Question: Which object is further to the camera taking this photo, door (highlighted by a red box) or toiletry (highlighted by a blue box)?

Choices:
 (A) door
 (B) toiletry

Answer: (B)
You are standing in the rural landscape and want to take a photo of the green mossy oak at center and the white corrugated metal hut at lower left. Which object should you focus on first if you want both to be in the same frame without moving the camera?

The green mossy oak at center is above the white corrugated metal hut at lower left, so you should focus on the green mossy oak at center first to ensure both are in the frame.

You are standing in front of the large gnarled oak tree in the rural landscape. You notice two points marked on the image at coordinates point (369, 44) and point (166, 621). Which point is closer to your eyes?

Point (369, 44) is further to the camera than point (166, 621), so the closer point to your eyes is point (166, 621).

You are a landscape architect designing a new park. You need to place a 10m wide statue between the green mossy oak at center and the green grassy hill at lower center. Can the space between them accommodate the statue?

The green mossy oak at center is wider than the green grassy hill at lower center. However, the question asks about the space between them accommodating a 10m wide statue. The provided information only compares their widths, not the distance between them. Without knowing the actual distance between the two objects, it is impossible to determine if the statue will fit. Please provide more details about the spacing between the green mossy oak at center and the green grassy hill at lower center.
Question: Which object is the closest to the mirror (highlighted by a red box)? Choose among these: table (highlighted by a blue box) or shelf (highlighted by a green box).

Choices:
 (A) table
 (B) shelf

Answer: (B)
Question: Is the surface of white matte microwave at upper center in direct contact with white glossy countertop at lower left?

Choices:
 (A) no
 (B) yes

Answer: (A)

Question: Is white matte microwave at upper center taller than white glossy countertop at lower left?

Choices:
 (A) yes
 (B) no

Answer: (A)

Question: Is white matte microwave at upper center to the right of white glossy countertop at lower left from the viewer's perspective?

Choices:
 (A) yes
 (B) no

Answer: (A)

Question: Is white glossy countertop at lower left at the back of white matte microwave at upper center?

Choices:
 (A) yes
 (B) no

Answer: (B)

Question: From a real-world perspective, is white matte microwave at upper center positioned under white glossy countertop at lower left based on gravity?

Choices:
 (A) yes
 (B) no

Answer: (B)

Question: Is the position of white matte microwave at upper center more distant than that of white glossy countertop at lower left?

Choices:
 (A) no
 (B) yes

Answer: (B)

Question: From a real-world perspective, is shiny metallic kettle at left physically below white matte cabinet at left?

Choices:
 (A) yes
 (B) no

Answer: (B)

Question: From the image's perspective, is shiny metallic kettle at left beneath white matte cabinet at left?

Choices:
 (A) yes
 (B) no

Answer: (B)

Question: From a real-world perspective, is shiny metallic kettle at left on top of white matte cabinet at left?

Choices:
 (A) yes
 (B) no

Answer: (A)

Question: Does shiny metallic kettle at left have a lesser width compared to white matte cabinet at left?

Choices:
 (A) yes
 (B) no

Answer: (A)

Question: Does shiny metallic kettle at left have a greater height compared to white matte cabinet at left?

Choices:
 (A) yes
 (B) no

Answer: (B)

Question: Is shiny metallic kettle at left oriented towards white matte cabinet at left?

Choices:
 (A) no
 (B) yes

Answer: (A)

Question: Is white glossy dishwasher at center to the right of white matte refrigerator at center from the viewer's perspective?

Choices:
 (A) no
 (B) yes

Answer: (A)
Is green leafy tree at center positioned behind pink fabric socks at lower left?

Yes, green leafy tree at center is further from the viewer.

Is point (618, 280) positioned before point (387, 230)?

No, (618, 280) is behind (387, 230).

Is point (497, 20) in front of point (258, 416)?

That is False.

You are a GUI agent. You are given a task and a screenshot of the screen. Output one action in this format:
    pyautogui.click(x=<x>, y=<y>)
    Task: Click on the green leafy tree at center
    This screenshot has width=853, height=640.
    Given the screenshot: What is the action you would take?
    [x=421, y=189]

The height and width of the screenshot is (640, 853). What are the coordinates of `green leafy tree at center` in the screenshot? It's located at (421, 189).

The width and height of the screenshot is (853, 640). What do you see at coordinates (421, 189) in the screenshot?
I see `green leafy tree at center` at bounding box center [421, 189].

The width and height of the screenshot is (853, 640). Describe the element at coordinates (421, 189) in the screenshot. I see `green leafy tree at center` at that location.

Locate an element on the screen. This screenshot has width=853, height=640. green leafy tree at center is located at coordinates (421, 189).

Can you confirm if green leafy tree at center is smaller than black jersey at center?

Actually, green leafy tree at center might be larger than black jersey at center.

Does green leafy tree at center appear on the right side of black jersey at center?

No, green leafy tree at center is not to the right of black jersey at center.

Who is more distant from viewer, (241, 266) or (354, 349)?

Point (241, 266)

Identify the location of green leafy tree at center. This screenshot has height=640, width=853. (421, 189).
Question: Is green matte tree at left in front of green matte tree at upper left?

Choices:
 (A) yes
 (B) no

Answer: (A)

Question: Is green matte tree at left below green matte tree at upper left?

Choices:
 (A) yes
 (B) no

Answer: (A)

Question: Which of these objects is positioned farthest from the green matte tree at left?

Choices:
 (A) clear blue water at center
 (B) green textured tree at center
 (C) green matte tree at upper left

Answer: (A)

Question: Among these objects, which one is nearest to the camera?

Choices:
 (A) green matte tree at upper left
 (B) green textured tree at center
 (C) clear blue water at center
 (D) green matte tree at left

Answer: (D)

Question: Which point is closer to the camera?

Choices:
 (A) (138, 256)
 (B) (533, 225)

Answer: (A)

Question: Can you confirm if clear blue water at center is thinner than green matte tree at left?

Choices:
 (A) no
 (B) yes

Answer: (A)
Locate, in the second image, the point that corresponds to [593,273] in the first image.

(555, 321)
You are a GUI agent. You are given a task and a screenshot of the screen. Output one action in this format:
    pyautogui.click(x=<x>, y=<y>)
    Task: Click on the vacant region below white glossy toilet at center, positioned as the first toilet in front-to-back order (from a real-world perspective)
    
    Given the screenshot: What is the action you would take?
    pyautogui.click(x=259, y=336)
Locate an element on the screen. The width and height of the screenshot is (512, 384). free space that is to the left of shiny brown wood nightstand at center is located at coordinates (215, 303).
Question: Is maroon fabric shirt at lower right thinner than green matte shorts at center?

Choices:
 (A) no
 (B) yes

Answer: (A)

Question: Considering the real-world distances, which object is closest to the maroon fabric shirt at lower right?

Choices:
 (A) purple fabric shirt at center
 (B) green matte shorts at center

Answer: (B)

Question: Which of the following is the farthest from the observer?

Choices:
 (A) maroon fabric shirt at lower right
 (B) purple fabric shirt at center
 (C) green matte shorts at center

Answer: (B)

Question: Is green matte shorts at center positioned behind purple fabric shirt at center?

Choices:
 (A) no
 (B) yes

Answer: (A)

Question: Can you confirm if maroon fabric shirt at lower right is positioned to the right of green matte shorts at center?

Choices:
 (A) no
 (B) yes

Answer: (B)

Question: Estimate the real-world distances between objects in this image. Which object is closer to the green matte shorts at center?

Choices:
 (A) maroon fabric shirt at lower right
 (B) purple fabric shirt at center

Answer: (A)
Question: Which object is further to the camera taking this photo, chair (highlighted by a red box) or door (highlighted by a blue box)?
══════════
=== Directions ===
Count the lines in the records above that contain the string "further", treating uppercase and lowercase as different, and give only the number.

=== Exercise answer ===
4